Information shown:
= Beginning of Section =

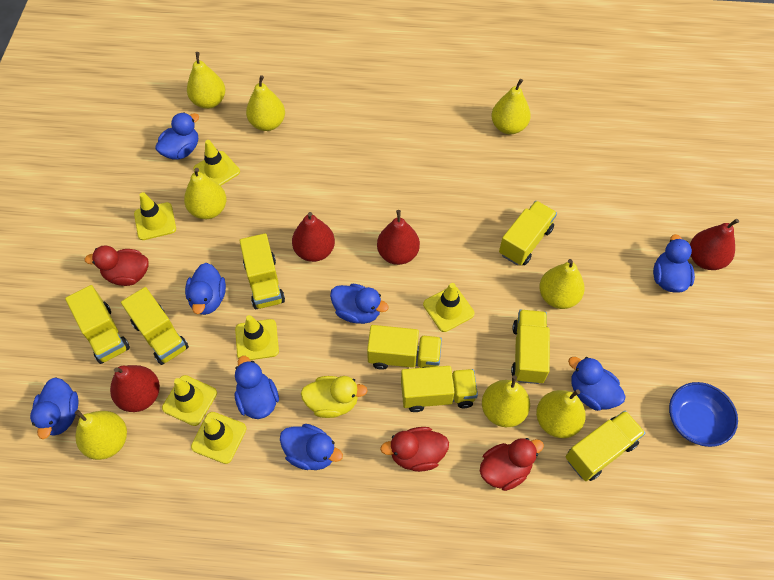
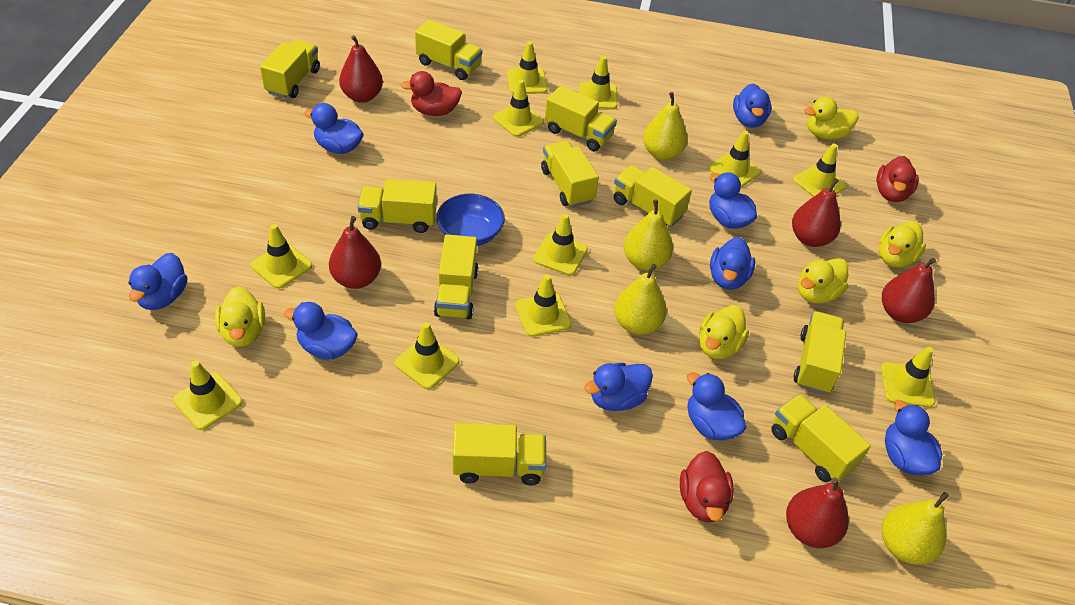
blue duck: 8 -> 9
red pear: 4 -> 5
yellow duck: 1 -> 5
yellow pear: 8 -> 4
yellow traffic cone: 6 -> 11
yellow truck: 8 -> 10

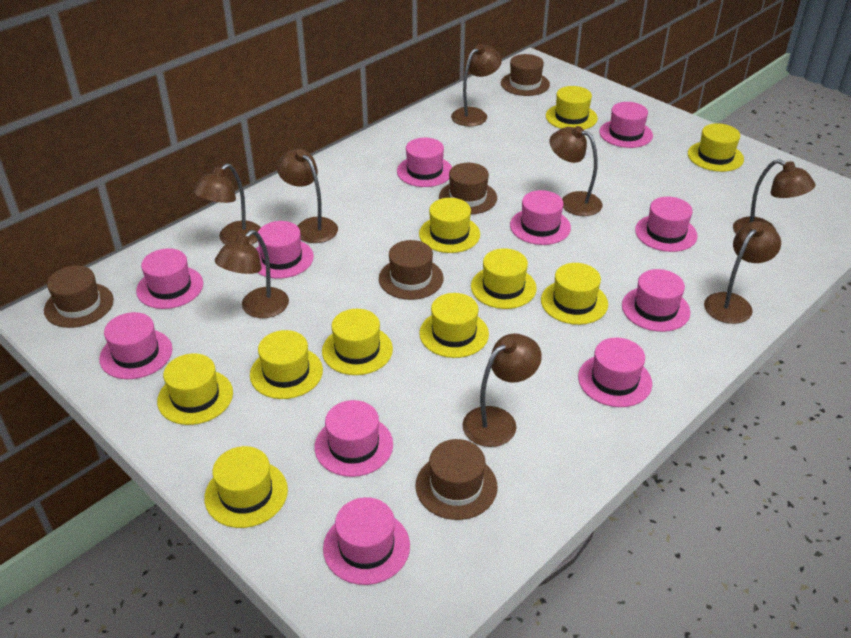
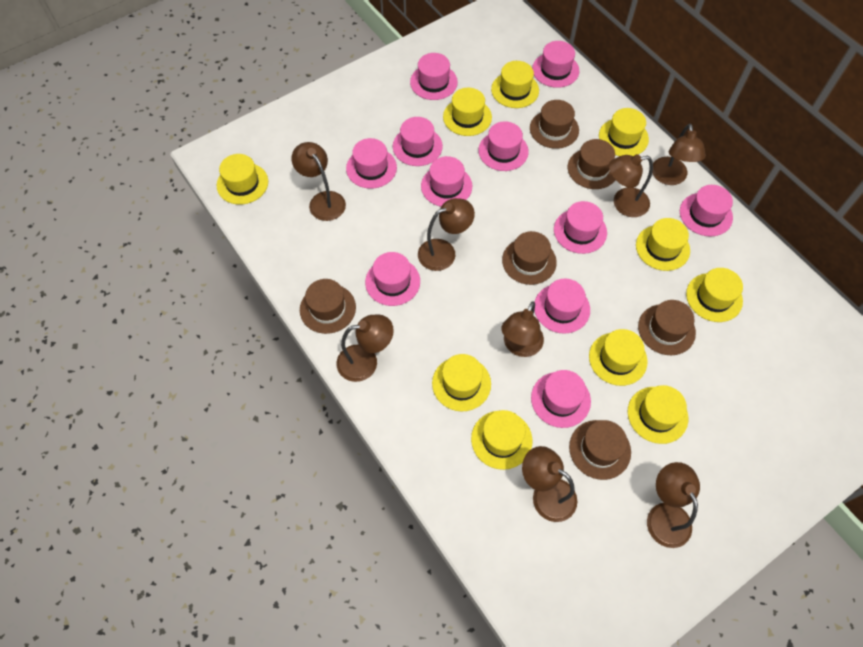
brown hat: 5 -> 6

= End of Section =

Copy out the lines above unchanged. Skip the images.

blue duck: 8 -> 9
red pear: 4 -> 5
yellow duck: 1 -> 5
yellow pear: 8 -> 4
yellow traffic cone: 6 -> 11
yellow truck: 8 -> 10

brown hat: 5 -> 6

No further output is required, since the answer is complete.